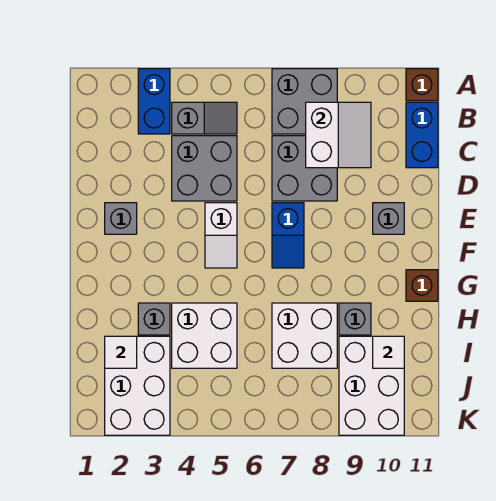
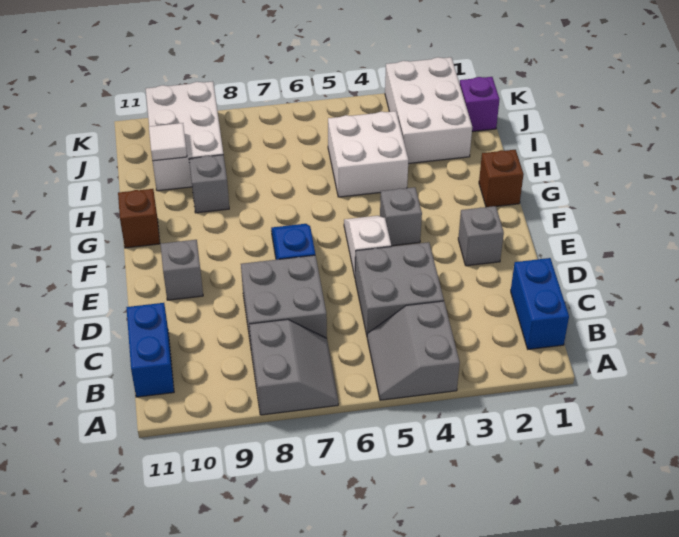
blue brick A3:B3 level 1 -> blue brick B1:C1 level 1
grey brick A7:B8 level 1 -> grey slope A7:B8 level 1 top 8
brown brick A11 level 1 -> brown brick G1 level 1
grey slope B4:B5 level 1 top 4 -> grey slope A4:B5 level 1 top 4
white slope B8:C9 level 2 top 8 -> none
grey brick H3 level 1 -> grey brick F4 level 1
white brick H7:I8 level 1 -> none
white tile I2 level 2 -> none
none -> purple brick J1 level 1

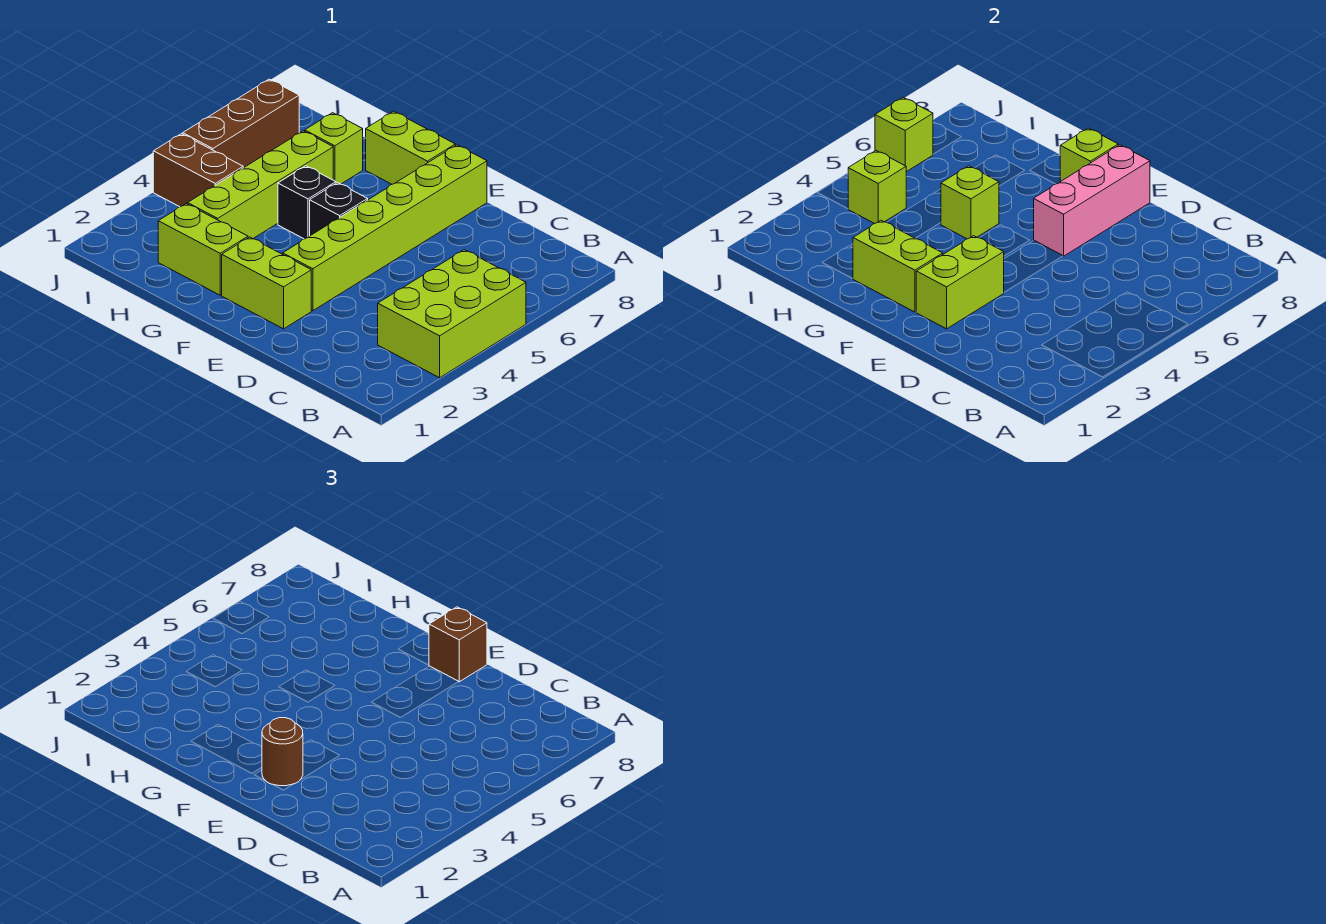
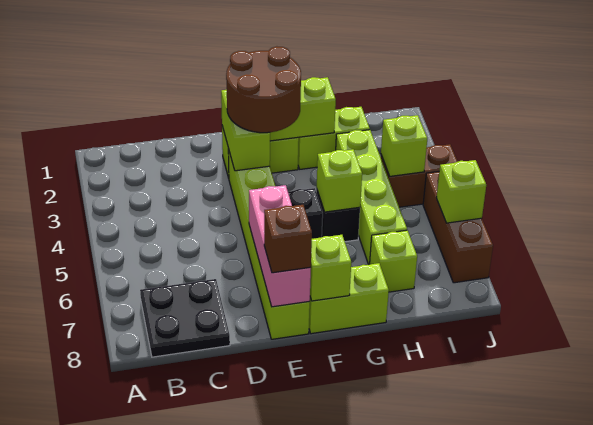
lime brick A3:B5 level 1 -> none
none -> black plate B7:C8 level 1
brown round brick E2 level 3 -> brown round brick E2:F3 level 3

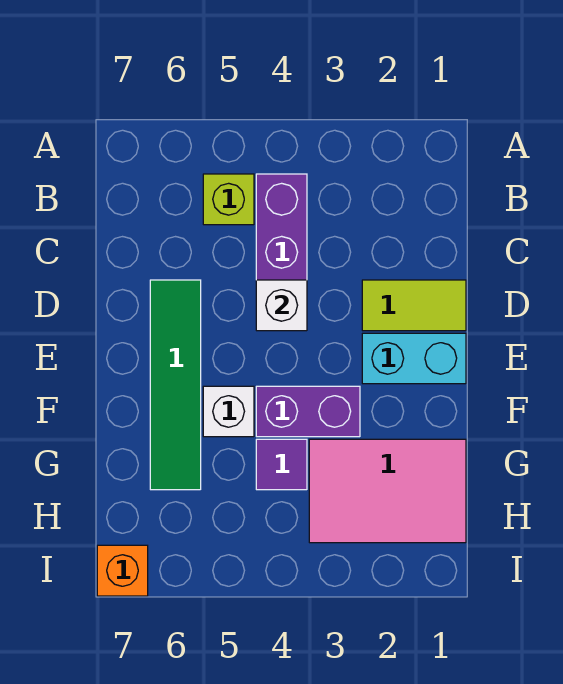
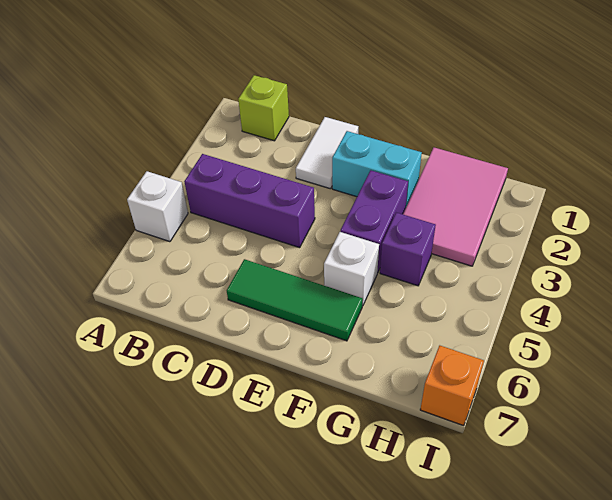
lime brick B5 level 1 -> lime brick B1 level 1
lime tile D1:D2 level 1 -> white tile D1:D2 level 1
white brick D4 level 2 -> white brick A5 level 1
green tile D6:G6 level 1 -> green tile D6:F6 level 1
cyan brick E1:E2 level 1 -> cyan brick E2:F2 level 1
purple tile G4 level 1 -> purple brick G4 level 1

#####

DESCRIPTION OF THE TASK: Without the pictures, transcribe exactly the lines above from the one containing "none -> purple brick J1 level 1" through the last.

EXERCISE ANSWER:
none -> purple brick J1 level 1

lime brick A3:B5 level 1 -> none
none -> black plate B7:C8 level 1
brown round brick E2 level 3 -> brown round brick E2:F3 level 3

lime brick B5 level 1 -> lime brick B1 level 1
lime tile D1:D2 level 1 -> white tile D1:D2 level 1
white brick D4 level 2 -> white brick A5 level 1
green tile D6:G6 level 1 -> green tile D6:F6 level 1
cyan brick E1:E2 level 1 -> cyan brick E2:F2 level 1
purple tile G4 level 1 -> purple brick G4 level 1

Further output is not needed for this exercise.